## [TASK INPUTS]

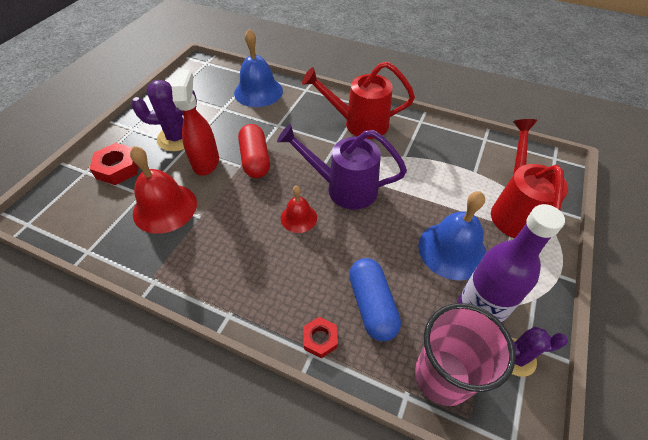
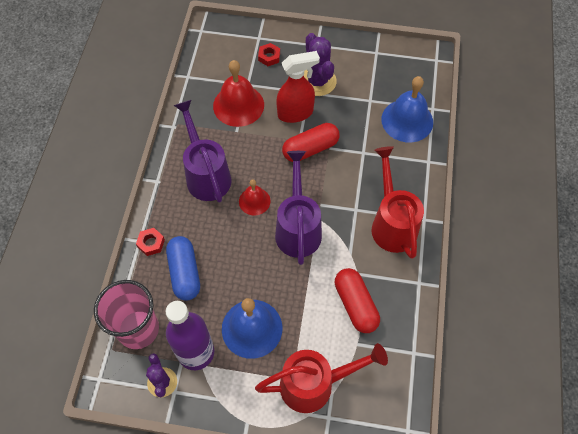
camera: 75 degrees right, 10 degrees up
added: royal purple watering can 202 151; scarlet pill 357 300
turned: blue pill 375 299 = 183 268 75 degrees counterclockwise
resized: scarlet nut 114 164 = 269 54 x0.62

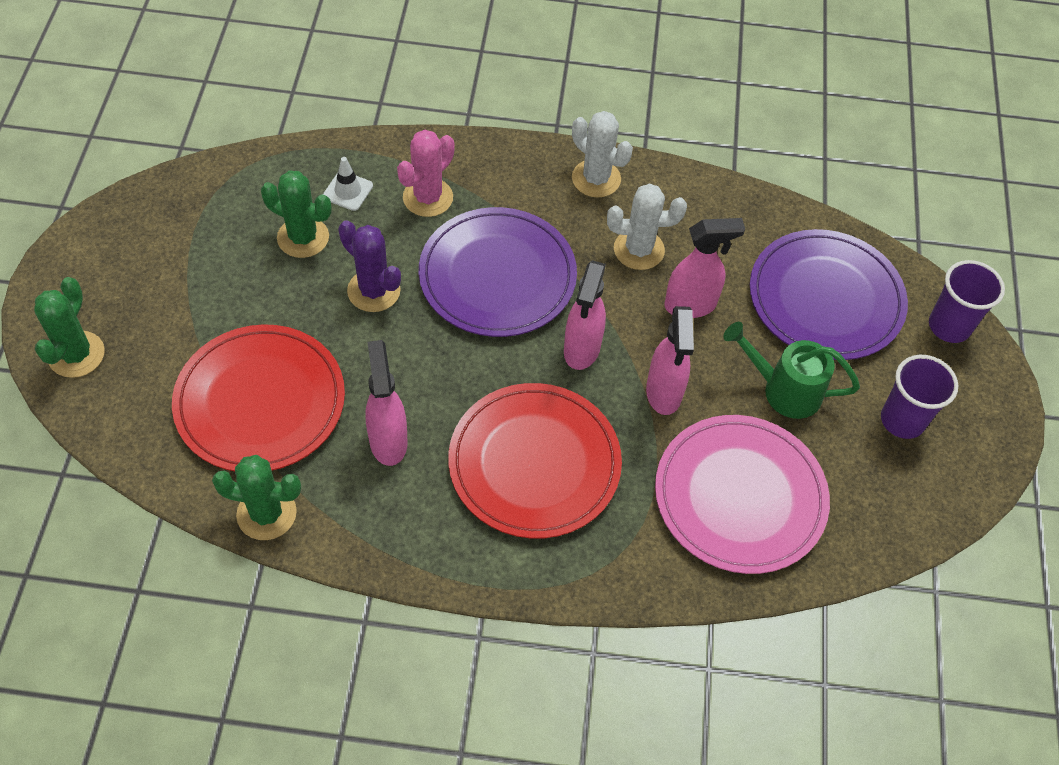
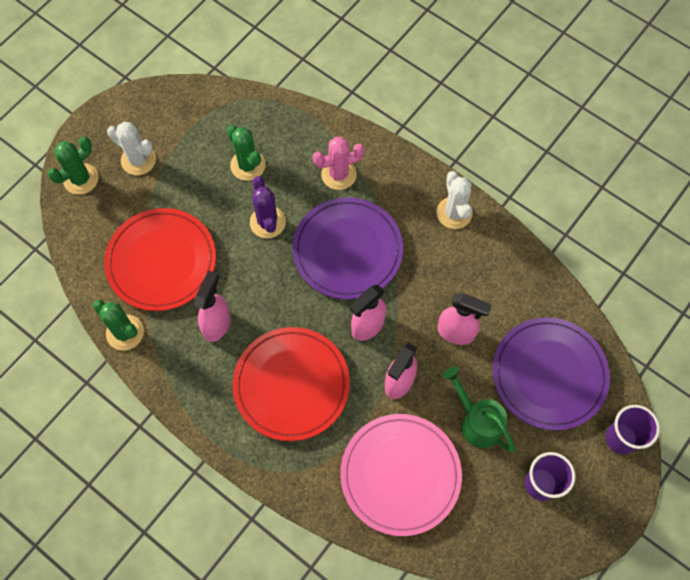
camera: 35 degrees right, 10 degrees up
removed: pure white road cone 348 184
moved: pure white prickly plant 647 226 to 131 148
--
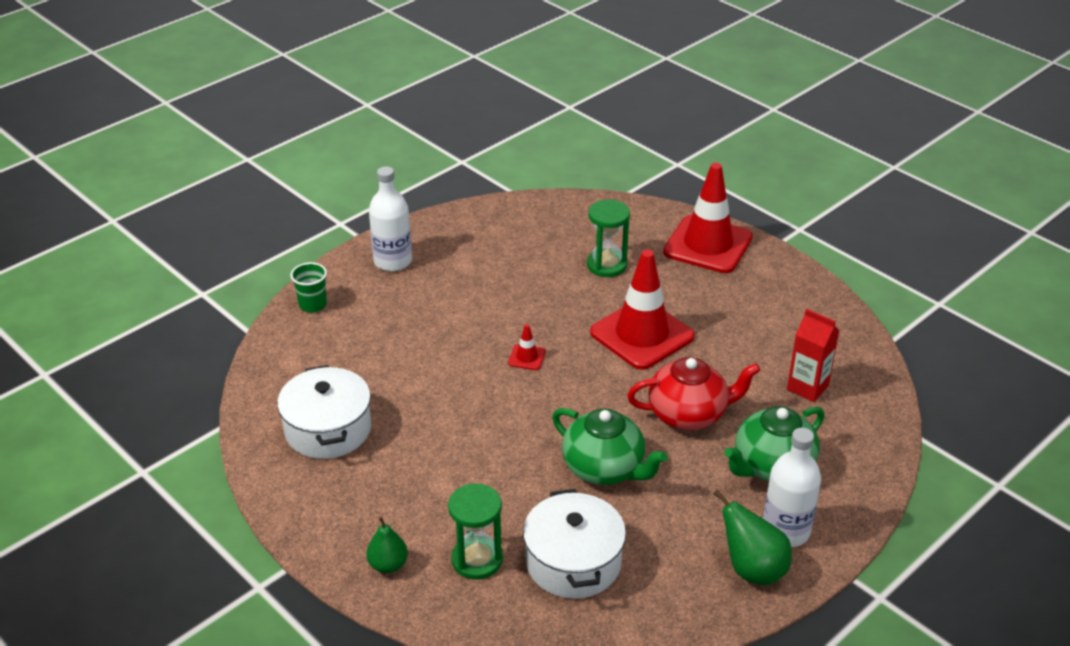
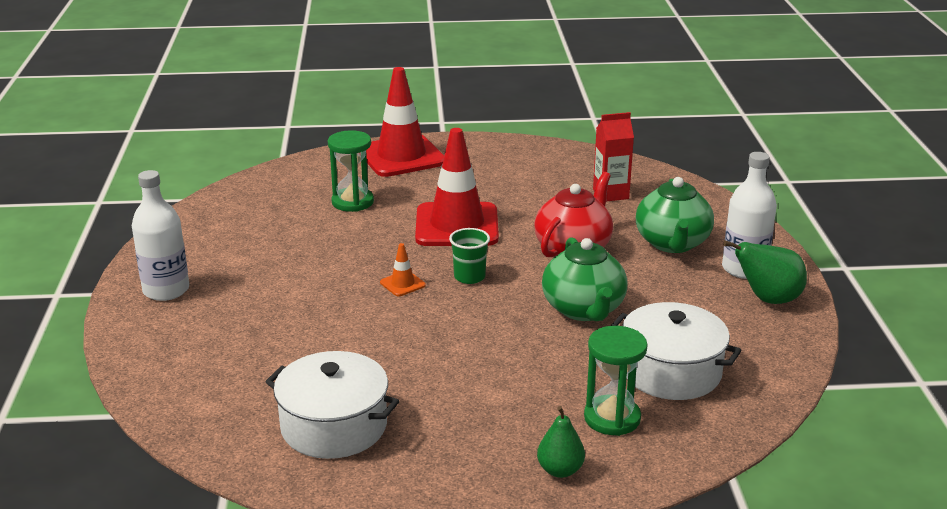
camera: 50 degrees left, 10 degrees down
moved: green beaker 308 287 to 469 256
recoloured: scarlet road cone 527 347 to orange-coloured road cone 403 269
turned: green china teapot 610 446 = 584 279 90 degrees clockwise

## [WHAT TO DO]
Nothing but the lines above, starting at the line that contains "added: royal purple" and ending at the line that contains "moved: pure white prickly", should be given again, exactly and without the pictures.

## [ANSWER BOX]
added: royal purple watering can 202 151; scarlet pill 357 300
turned: blue pill 375 299 = 183 268 75 degrees counterclockwise
resized: scarlet nut 114 164 = 269 54 x0.62

camera: 35 degrees right, 10 degrees up
removed: pure white road cone 348 184
moved: pure white prickly plant 647 226 to 131 148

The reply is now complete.